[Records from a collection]
※ ※ ※
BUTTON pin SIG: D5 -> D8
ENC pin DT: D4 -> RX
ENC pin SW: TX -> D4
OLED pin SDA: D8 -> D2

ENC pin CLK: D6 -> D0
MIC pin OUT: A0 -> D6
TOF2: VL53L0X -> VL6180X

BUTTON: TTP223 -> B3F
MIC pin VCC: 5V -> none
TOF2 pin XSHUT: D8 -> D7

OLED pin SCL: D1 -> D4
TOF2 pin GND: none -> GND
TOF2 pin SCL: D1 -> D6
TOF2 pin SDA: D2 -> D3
※ ※ ※
TASK DESCRIPTION: Filter the entries above down to the lines that contain the word "BUTTON".

WRITTEN SOLUTION:
BUTTON pin SIG: D5 -> D8
BUTTON: TTP223 -> B3F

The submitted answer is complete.